▸ WHAT TO WORK ON: When you reach the line containing "blue round brick F3" in the entries below, begin reproducing lines exactly, and stop once the line containing "blue brick H8:H9" is done.

▸ EXTRACTED INFORMATION:
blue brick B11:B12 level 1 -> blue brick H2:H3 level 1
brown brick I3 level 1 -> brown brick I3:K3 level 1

--

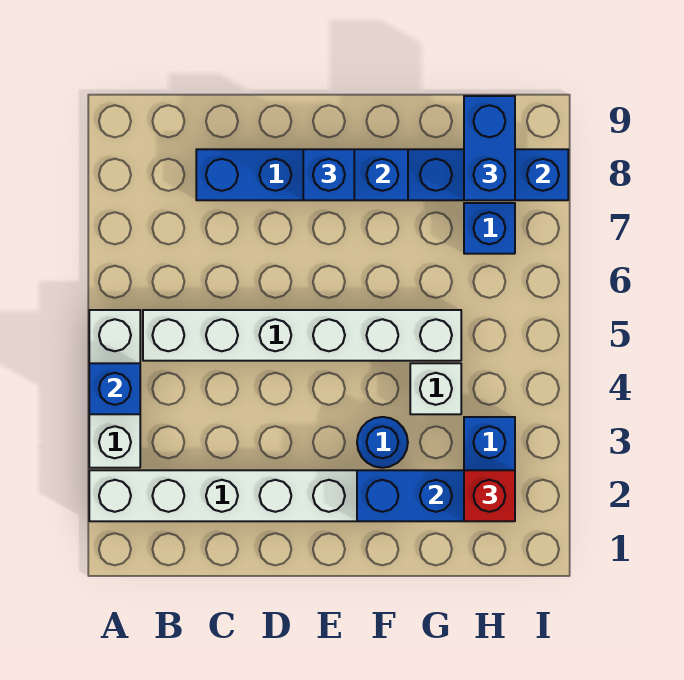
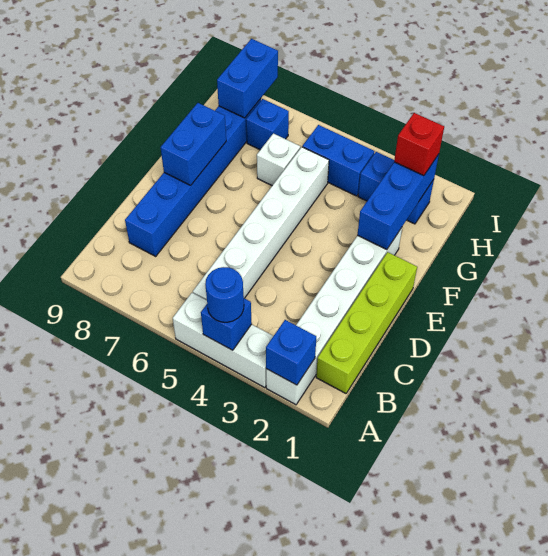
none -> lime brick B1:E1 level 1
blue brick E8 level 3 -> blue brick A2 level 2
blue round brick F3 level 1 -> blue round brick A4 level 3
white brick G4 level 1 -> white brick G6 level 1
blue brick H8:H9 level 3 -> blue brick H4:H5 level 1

▸ RESPONSE AREA:
blue round brick F3 level 1 -> blue round brick A4 level 3
white brick G4 level 1 -> white brick G6 level 1
blue brick H8:H9 level 3 -> blue brick H4:H5 level 1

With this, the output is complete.